Exercise aim: Set down all of the records exactly.

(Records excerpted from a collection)
##########

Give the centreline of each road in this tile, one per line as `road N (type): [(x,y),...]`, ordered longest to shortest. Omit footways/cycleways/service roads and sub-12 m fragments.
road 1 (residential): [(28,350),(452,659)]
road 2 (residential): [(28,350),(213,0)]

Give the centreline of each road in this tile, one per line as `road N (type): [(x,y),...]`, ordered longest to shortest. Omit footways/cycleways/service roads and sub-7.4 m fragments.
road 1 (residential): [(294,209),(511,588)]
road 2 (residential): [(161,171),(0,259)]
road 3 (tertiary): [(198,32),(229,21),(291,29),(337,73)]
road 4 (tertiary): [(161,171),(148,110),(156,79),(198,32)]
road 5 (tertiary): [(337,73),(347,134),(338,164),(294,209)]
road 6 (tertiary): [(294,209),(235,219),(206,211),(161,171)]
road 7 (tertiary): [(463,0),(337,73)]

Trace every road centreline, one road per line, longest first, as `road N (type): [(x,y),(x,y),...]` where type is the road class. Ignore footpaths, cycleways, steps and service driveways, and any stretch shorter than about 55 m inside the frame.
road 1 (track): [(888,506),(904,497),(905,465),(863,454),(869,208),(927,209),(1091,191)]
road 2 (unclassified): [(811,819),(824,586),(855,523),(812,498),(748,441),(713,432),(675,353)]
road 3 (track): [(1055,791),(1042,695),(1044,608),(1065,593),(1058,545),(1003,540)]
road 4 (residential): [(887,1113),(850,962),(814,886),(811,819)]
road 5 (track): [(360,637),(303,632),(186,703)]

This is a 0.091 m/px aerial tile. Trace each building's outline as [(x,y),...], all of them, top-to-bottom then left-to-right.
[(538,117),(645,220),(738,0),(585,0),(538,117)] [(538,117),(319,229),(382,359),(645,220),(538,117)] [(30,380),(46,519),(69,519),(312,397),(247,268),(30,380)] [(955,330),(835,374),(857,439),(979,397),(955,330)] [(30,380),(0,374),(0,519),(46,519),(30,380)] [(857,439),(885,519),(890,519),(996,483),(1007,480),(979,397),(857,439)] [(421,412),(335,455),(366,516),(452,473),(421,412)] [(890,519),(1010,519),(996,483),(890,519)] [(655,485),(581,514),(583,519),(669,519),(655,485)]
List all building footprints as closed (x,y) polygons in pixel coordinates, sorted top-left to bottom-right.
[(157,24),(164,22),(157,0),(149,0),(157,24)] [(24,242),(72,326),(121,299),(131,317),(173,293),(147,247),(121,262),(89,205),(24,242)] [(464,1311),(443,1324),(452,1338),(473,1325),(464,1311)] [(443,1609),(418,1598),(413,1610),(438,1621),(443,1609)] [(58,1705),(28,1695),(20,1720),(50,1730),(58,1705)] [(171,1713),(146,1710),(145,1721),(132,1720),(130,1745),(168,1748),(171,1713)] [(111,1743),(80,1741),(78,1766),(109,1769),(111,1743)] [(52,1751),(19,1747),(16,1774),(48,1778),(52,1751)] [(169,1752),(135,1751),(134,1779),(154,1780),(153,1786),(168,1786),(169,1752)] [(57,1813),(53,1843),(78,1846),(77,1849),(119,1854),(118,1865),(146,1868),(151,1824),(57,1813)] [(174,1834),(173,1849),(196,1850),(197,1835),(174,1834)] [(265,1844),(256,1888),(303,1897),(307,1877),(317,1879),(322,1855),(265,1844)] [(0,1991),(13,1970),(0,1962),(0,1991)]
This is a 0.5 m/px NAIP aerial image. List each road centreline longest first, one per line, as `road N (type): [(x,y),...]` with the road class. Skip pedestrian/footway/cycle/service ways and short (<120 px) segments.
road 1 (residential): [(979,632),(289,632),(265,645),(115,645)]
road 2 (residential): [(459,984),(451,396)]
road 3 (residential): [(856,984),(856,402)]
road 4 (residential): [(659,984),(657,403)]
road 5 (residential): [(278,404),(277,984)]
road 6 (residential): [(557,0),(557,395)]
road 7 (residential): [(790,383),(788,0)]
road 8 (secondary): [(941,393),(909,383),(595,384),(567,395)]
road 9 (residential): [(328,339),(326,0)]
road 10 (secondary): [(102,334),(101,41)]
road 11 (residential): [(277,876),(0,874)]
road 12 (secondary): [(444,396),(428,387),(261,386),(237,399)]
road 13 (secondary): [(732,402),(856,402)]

##########

Solution to the problem:
Give the centreline of each road in this tile, one per line as `road N (type): [(x,y),...]`, ordered longest to shortest. Omit footways/cycleways/service roads and sub-12 m fragments.
road 1 (residential): [(28,350),(452,659)]
road 2 (residential): [(28,350),(213,0)]

Give the centreline of each road in this tile, one per line as `road N (type): [(x,y),...]`, ordered longest to shortest. Omit footways/cycleways/service roads and sub-7.4 m fragments.
road 1 (residential): [(294,209),(511,588)]
road 2 (residential): [(161,171),(0,259)]
road 3 (tertiary): [(198,32),(229,21),(291,29),(337,73)]
road 4 (tertiary): [(161,171),(148,110),(156,79),(198,32)]
road 5 (tertiary): [(337,73),(347,134),(338,164),(294,209)]
road 6 (tertiary): [(294,209),(235,219),(206,211),(161,171)]
road 7 (tertiary): [(463,0),(337,73)]

Trace every road centreline, one road per line, longest first, as `road N (type): [(x,y),(x,y),...]` where type is the road class. Ignore footpaths, cycleways, steps and service driveways, and any stretch shorter than about 55 m inside the frame.
road 1 (track): [(888,506),(904,497),(905,465),(863,454),(869,208),(927,209),(1091,191)]
road 2 (unclassified): [(811,819),(824,586),(855,523),(812,498),(748,441),(713,432),(675,353)]
road 3 (track): [(1055,791),(1042,695),(1044,608),(1065,593),(1058,545),(1003,540)]
road 4 (residential): [(887,1113),(850,962),(814,886),(811,819)]
road 5 (track): [(360,637),(303,632),(186,703)]

This is a 0.091 m/px aerial tile. Trace each building's outline as [(x,y),...], all of them, top-to-bottom then left-to-right.
[(538,117),(645,220),(738,0),(585,0),(538,117)] [(538,117),(319,229),(382,359),(645,220),(538,117)] [(30,380),(46,519),(69,519),(312,397),(247,268),(30,380)] [(955,330),(835,374),(857,439),(979,397),(955,330)] [(30,380),(0,374),(0,519),(46,519),(30,380)] [(857,439),(885,519),(890,519),(996,483),(1007,480),(979,397),(857,439)] [(421,412),(335,455),(366,516),(452,473),(421,412)] [(890,519),(1010,519),(996,483),(890,519)] [(655,485),(581,514),(583,519),(669,519),(655,485)]
List all building footprints as closed (x,y) polygons in pixel coordinates, sorted top-left to bottom-right.
[(157,24),(164,22),(157,0),(149,0),(157,24)] [(24,242),(72,326),(121,299),(131,317),(173,293),(147,247),(121,262),(89,205),(24,242)] [(464,1311),(443,1324),(452,1338),(473,1325),(464,1311)] [(443,1609),(418,1598),(413,1610),(438,1621),(443,1609)] [(58,1705),(28,1695),(20,1720),(50,1730),(58,1705)] [(171,1713),(146,1710),(145,1721),(132,1720),(130,1745),(168,1748),(171,1713)] [(111,1743),(80,1741),(78,1766),(109,1769),(111,1743)] [(52,1751),(19,1747),(16,1774),(48,1778),(52,1751)] [(169,1752),(135,1751),(134,1779),(154,1780),(153,1786),(168,1786),(169,1752)] [(57,1813),(53,1843),(78,1846),(77,1849),(119,1854),(118,1865),(146,1868),(151,1824),(57,1813)] [(174,1834),(173,1849),(196,1850),(197,1835),(174,1834)] [(265,1844),(256,1888),(303,1897),(307,1877),(317,1879),(322,1855),(265,1844)] [(0,1991),(13,1970),(0,1962),(0,1991)]
This is a 0.5 m/px NAIP aerial image. List each road centreline longest first, one per line, as `road N (type): [(x,y),...]` with the road class. Skip pedestrian/footway/cycle/service ways and short (<120 px) segments.
road 1 (residential): [(979,632),(289,632),(265,645),(115,645)]
road 2 (residential): [(459,984),(451,396)]
road 3 (residential): [(856,984),(856,402)]
road 4 (residential): [(659,984),(657,403)]
road 5 (residential): [(278,404),(277,984)]
road 6 (residential): [(557,0),(557,395)]
road 7 (residential): [(790,383),(788,0)]
road 8 (secondary): [(941,393),(909,383),(595,384),(567,395)]
road 9 (residential): [(328,339),(326,0)]
road 10 (secondary): [(102,334),(101,41)]
road 11 (residential): [(277,876),(0,874)]
road 12 (secondary): [(444,396),(428,387),(261,386),(237,399)]
road 13 (secondary): [(732,402),(856,402)]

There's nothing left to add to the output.